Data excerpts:
---
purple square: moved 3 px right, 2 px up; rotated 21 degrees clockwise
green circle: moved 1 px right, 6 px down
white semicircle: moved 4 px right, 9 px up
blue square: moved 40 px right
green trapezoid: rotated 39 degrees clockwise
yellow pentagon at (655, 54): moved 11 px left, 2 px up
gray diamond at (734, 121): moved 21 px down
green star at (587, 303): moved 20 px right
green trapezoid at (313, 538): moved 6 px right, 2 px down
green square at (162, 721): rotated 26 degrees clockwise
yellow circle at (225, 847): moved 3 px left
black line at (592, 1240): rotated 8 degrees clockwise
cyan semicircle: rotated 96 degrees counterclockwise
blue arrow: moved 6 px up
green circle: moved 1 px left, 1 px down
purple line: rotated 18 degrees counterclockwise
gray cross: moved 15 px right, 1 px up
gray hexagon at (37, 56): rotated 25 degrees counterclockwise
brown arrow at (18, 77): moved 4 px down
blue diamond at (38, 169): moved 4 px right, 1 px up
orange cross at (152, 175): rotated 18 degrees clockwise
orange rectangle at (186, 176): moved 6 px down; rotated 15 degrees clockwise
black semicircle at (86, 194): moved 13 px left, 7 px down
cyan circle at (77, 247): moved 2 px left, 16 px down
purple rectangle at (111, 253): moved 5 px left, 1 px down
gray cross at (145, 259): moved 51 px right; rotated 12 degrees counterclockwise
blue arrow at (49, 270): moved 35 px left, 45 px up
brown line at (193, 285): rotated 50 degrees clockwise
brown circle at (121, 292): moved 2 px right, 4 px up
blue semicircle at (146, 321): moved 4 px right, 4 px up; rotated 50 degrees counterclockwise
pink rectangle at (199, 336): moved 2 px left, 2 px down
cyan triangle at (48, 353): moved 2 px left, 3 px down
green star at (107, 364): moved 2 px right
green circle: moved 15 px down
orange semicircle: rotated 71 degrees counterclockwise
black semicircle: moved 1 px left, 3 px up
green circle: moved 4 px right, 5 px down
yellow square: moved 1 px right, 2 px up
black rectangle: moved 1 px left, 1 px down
---
● **Task objective**
Nothing should be left out. Reproduce all the entries precisely.

● **The completed task**
purple square: moved 3 px right, 2 px up; rotated 21 degrees clockwise
green circle: moved 1 px right, 6 px down
white semicircle: moved 4 px right, 9 px up
blue square: moved 40 px right
green trapezoid: rotated 39 degrees clockwise
yellow pentagon at (655, 54): moved 11 px left, 2 px up
gray diamond at (734, 121): moved 21 px down
green star at (587, 303): moved 20 px right
green trapezoid at (313, 538): moved 6 px right, 2 px down
green square at (162, 721): rotated 26 degrees clockwise
yellow circle at (225, 847): moved 3 px left
black line at (592, 1240): rotated 8 degrees clockwise
cyan semicircle: rotated 96 degrees counterclockwise
blue arrow: moved 6 px up
green circle: moved 1 px left, 1 px down
purple line: rotated 18 degrees counterclockwise
gray cross: moved 15 px right, 1 px up
gray hexagon at (37, 56): rotated 25 degrees counterclockwise
brown arrow at (18, 77): moved 4 px down
blue diamond at (38, 169): moved 4 px right, 1 px up
orange cross at (152, 175): rotated 18 degrees clockwise
orange rectangle at (186, 176): moved 6 px down; rotated 15 degrees clockwise
black semicircle at (86, 194): moved 13 px left, 7 px down
cyan circle at (77, 247): moved 2 px left, 16 px down
purple rectangle at (111, 253): moved 5 px left, 1 px down
gray cross at (145, 259): moved 51 px right; rotated 12 degrees counterclockwise
blue arrow at (49, 270): moved 35 px left, 45 px up
brown line at (193, 285): rotated 50 degrees clockwise
brown circle at (121, 292): moved 2 px right, 4 px up
blue semicircle at (146, 321): moved 4 px right, 4 px up; rotated 50 degrees counterclockwise
pink rectangle at (199, 336): moved 2 px left, 2 px down
cyan triangle at (48, 353): moved 2 px left, 3 px down
green star at (107, 364): moved 2 px right
green circle: moved 15 px down
orange semicircle: rotated 71 degrees counterclockwise
black semicircle: moved 1 px left, 3 px up
green circle: moved 4 px right, 5 px down
yellow square: moved 1 px right, 2 px up
black rectangle: moved 1 px left, 1 px down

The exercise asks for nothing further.